→ **ACTIVITY**:
Only the lines that include "none" should be copied from the data below.

→ **RECORDS FOR PROCESSING**:
....................

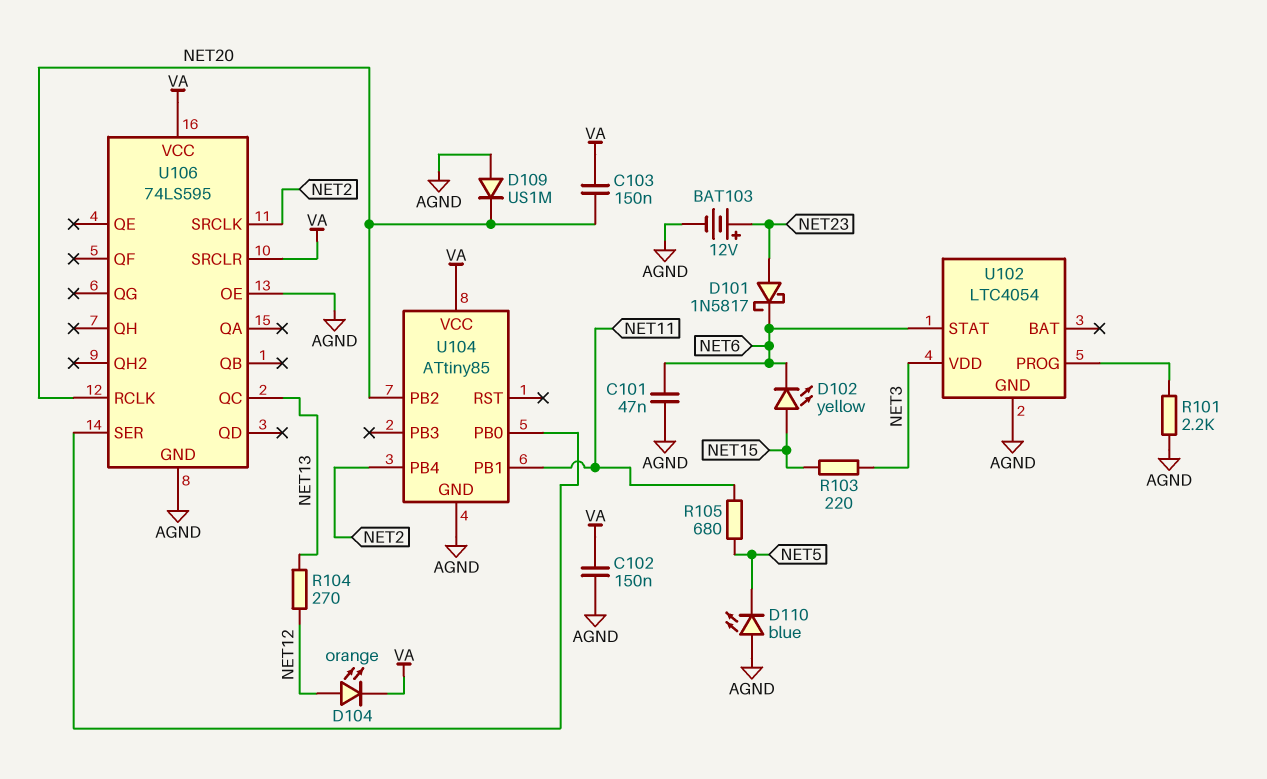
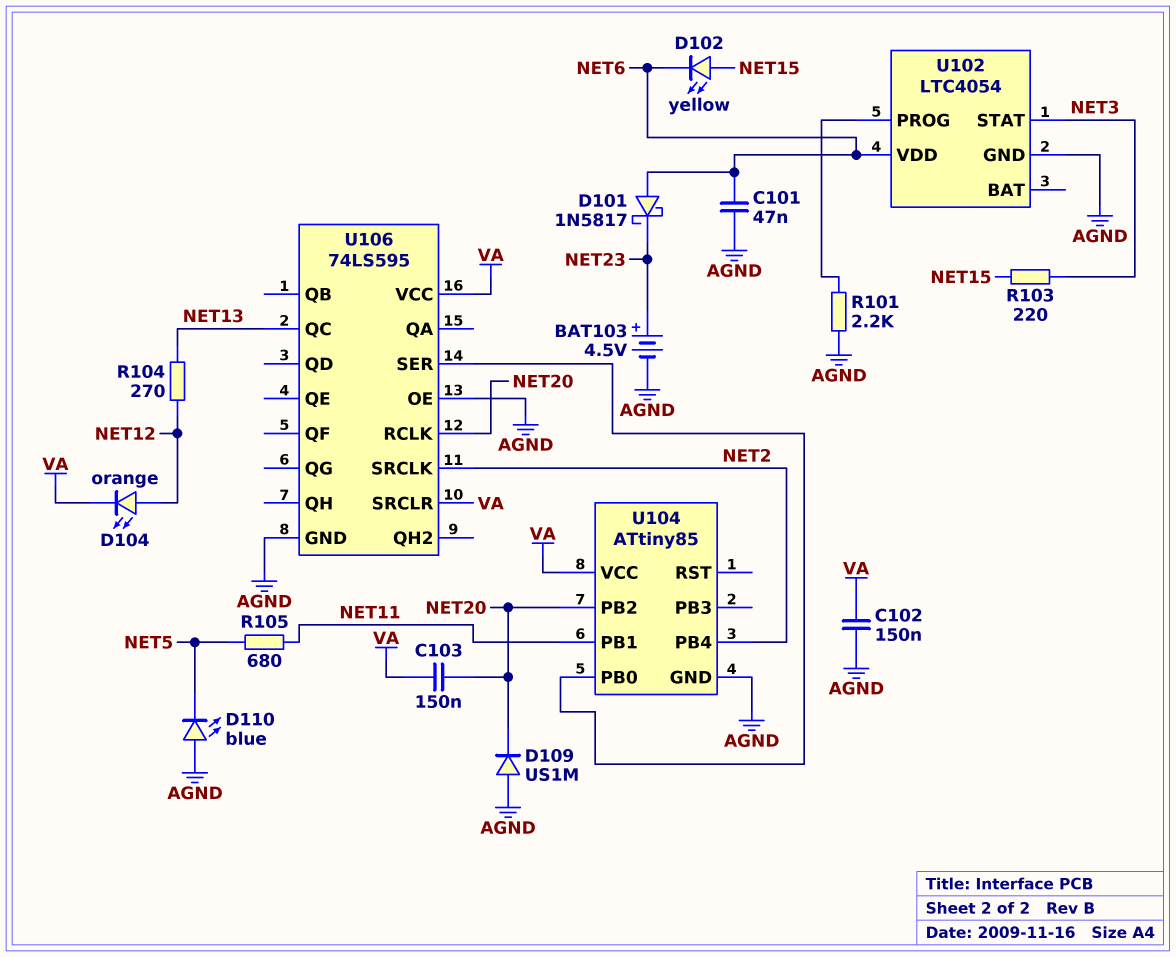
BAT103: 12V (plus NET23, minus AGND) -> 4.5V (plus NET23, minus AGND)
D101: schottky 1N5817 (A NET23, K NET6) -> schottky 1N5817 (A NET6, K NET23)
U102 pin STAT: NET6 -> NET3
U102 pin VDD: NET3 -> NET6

....................

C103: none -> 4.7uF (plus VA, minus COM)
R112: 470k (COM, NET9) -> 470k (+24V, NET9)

....................

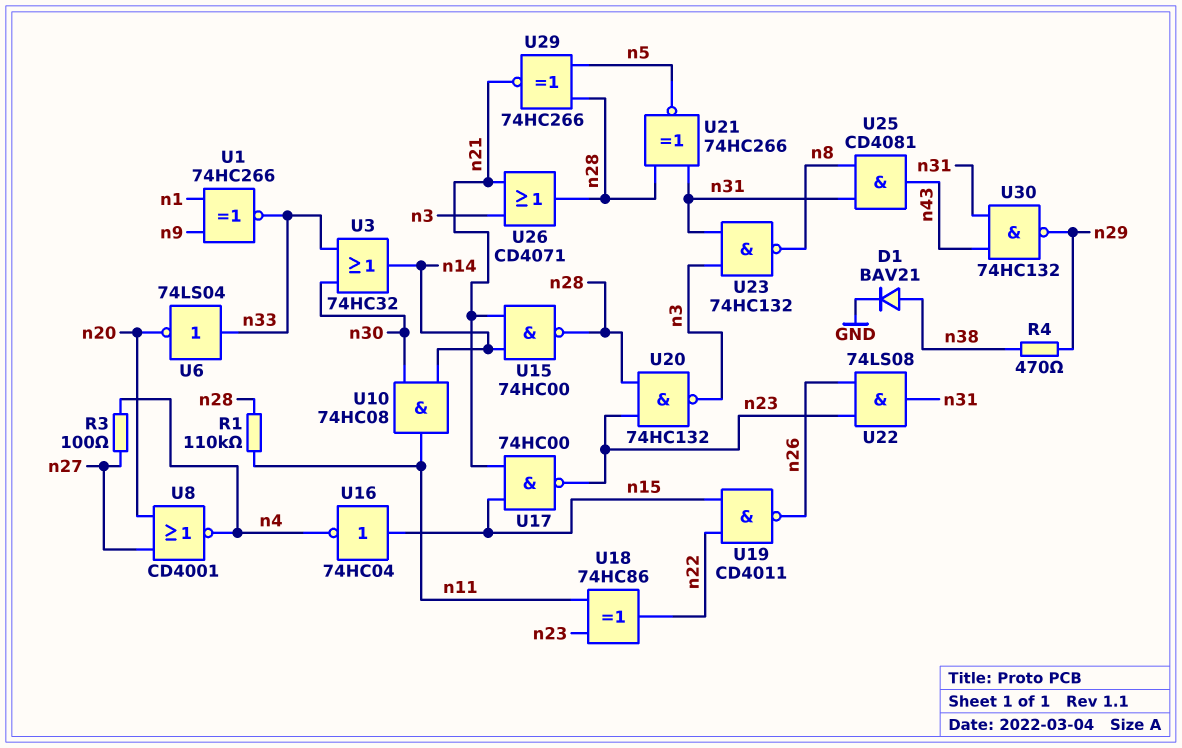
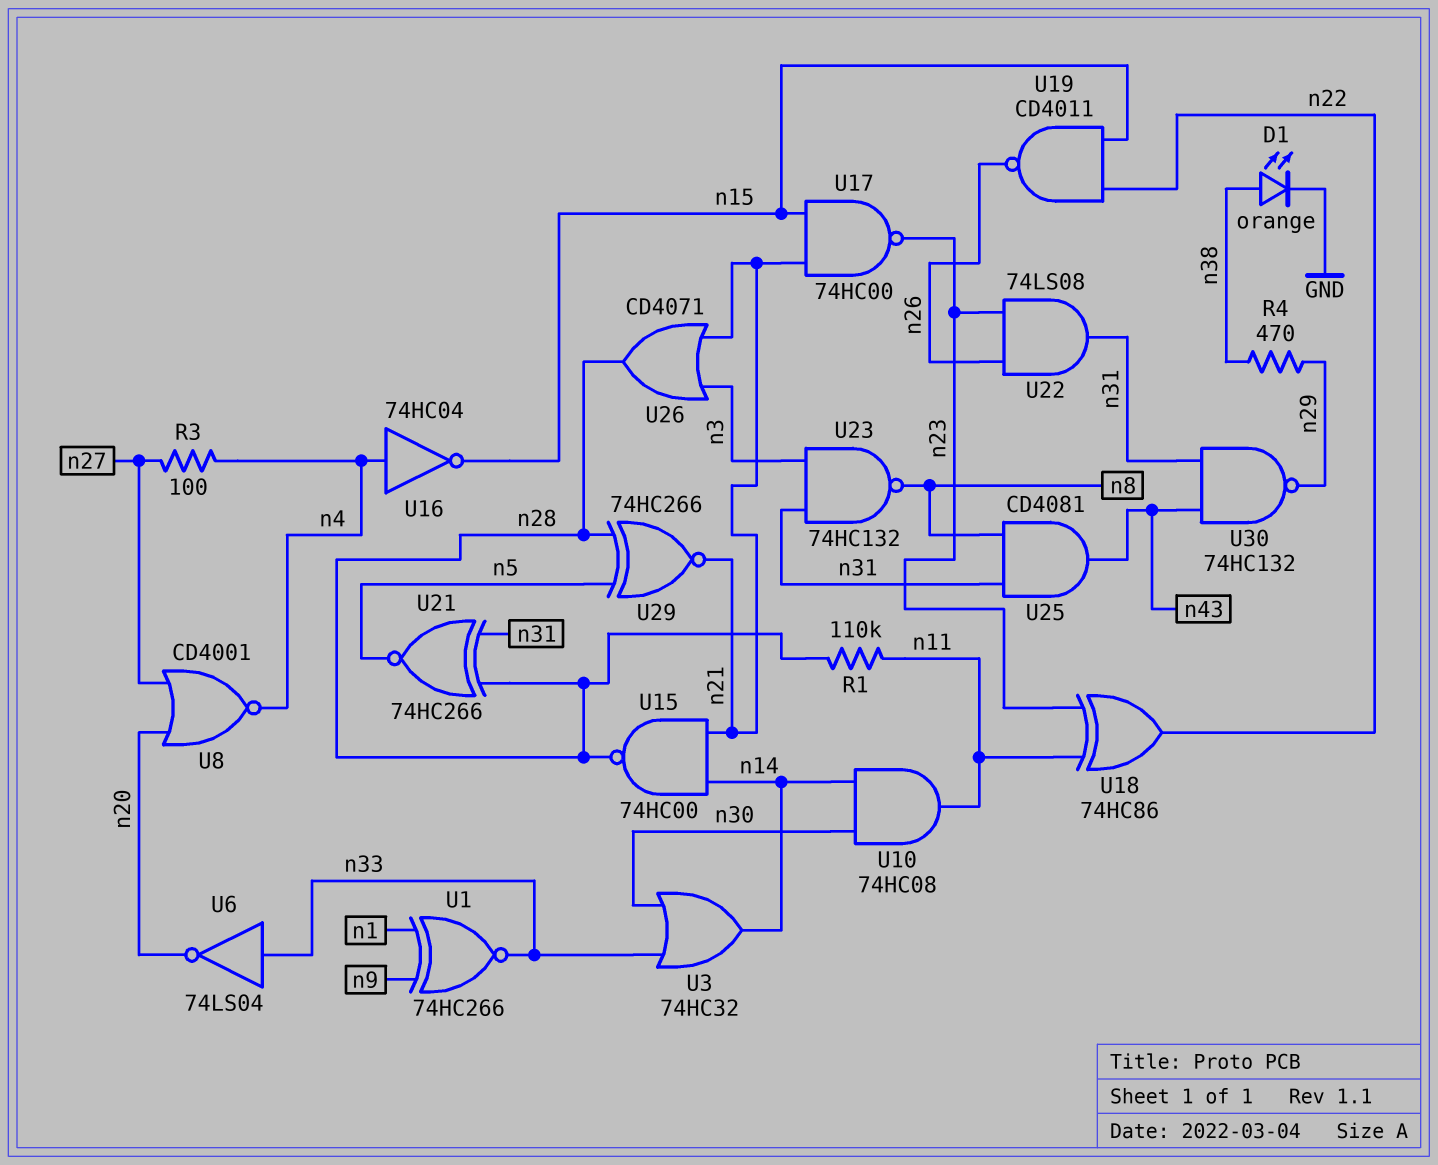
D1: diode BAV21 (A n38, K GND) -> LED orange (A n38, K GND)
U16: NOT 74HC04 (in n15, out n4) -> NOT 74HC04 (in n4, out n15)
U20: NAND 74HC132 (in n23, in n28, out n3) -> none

....................

→ **YOUR SOLUTION**:
C103: none -> 4.7uF (plus VA, minus COM)
U20: NAND 74HC132 (in n23, in n28, out n3) -> none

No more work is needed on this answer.